> [Before-and-after object lists]
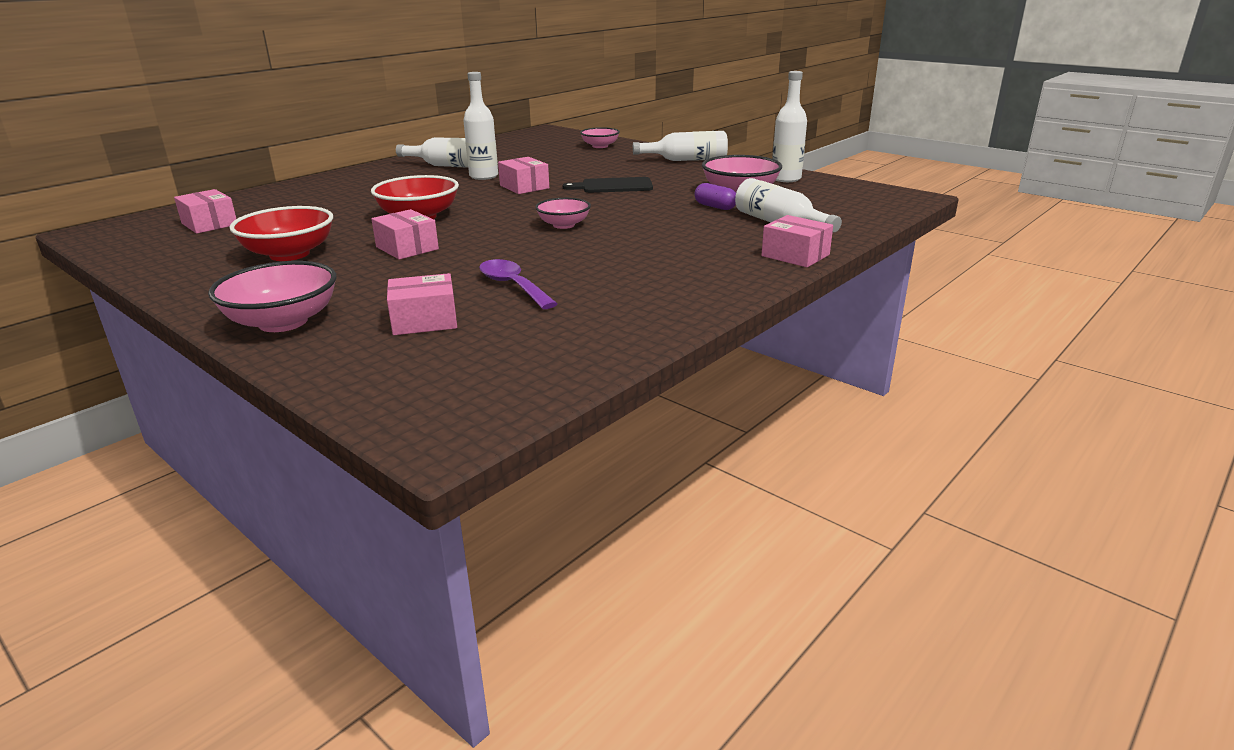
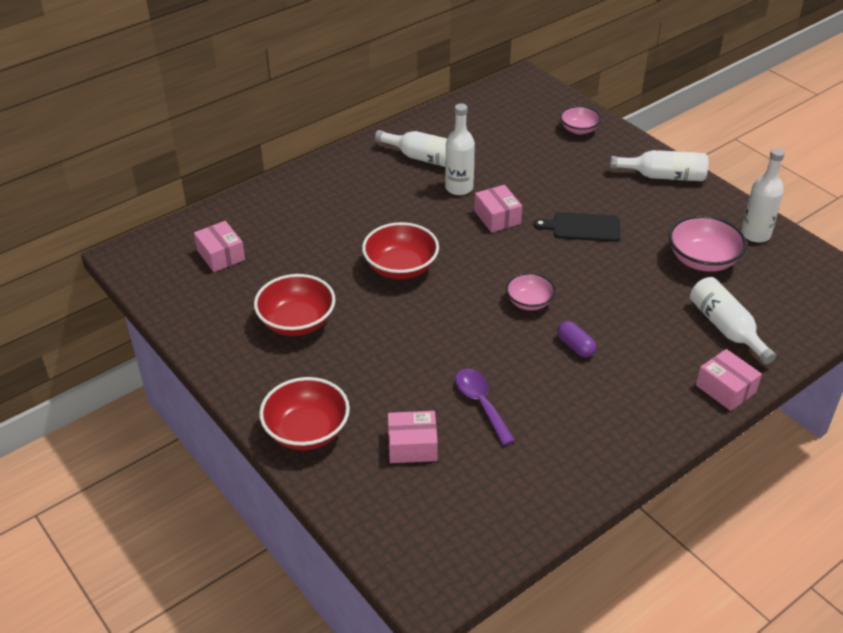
camera: 10 degrees right, 15 degrees up
pink bowl [208,261,337,332] -> red bowl [259,377,350,450]
pink box [371,209,439,260] -> none
purple capsule [694,183,736,210] -> purple capsule moved to [557,321,596,358]

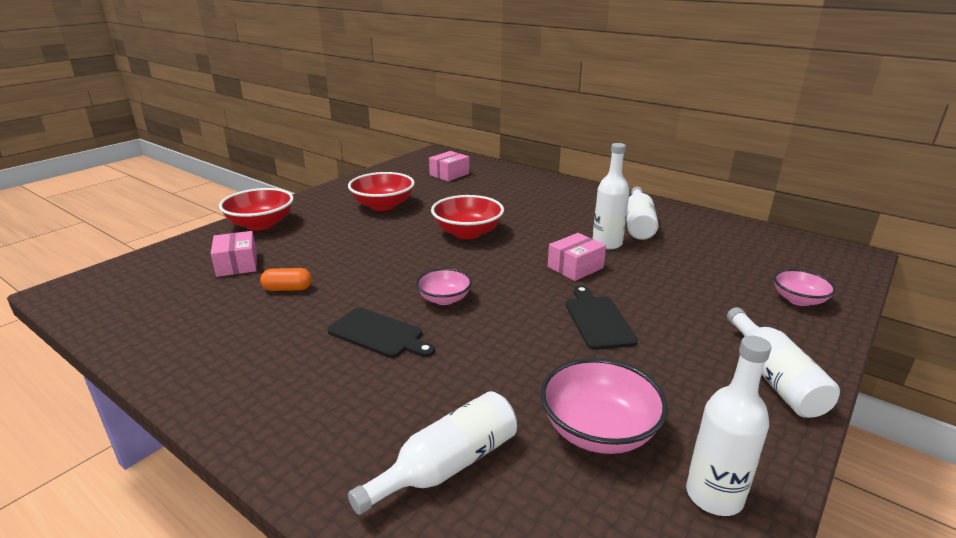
camera: 75 degrees right, 15 degrees down
purple spoon [455,369,515,446] -> orange capsule [260,268,312,291]
purple capsule [557,321,596,358] -> black cutting board [327,307,435,358]
pink box [696,349,762,411] -> none

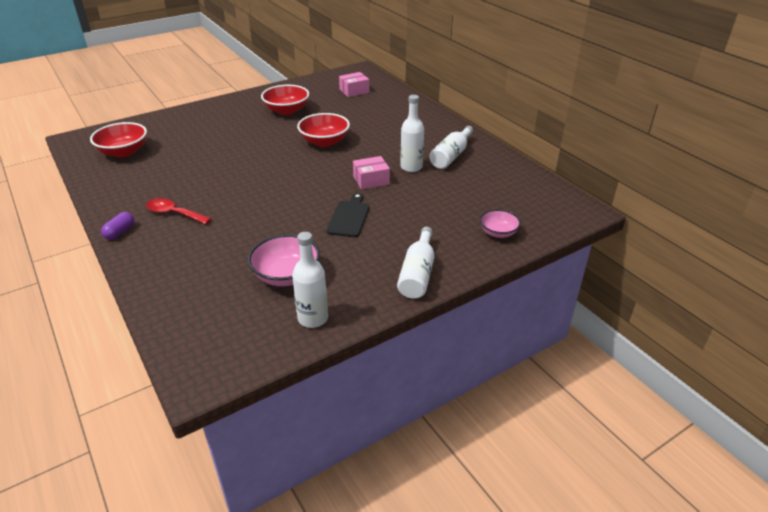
camera: 20 degrees right, 10 degrees up
pink box [211,231,257,277] -> none
red bowl [219,188,294,231] -> red bowl moved to [90,122,147,157]
orange capsule [260,268,312,291] -> none
black cutting board [327,307,435,358] -> none
white bottle [348,391,517,515] -> none
pink bowl [416,268,472,305] -> none
none -> purple capsule [101,212,134,240]
none -> red spoon [146,198,211,224]

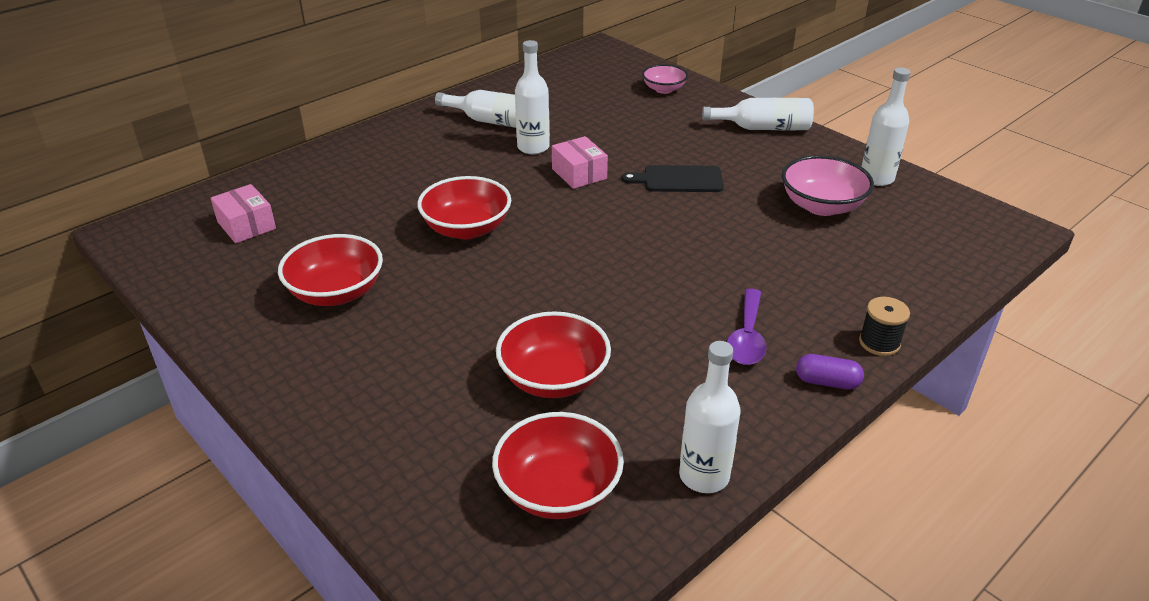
camera: 100 degrees left, 0 degrees up
red spoon [146,198,211,224] -> purple spoon [727,288,766,365]
none -> red bowl [496,311,611,398]
none -> white bottle [679,341,740,493]
none -> black spool [859,297,910,356]

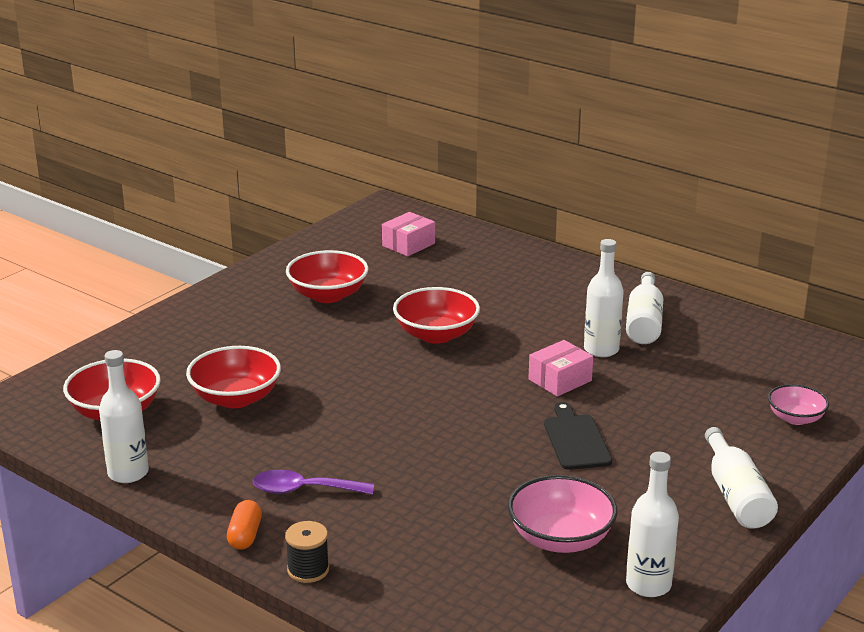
camera: 80 degrees right, 10 degrees down
purple capsule [796,354,864,390] -> orange capsule [227,500,262,550]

> [WORK INSTRUCTIONS] In the preceding records, how many lines include the word "bowl"? Reply with the number only.

> [TASK RESULT] 4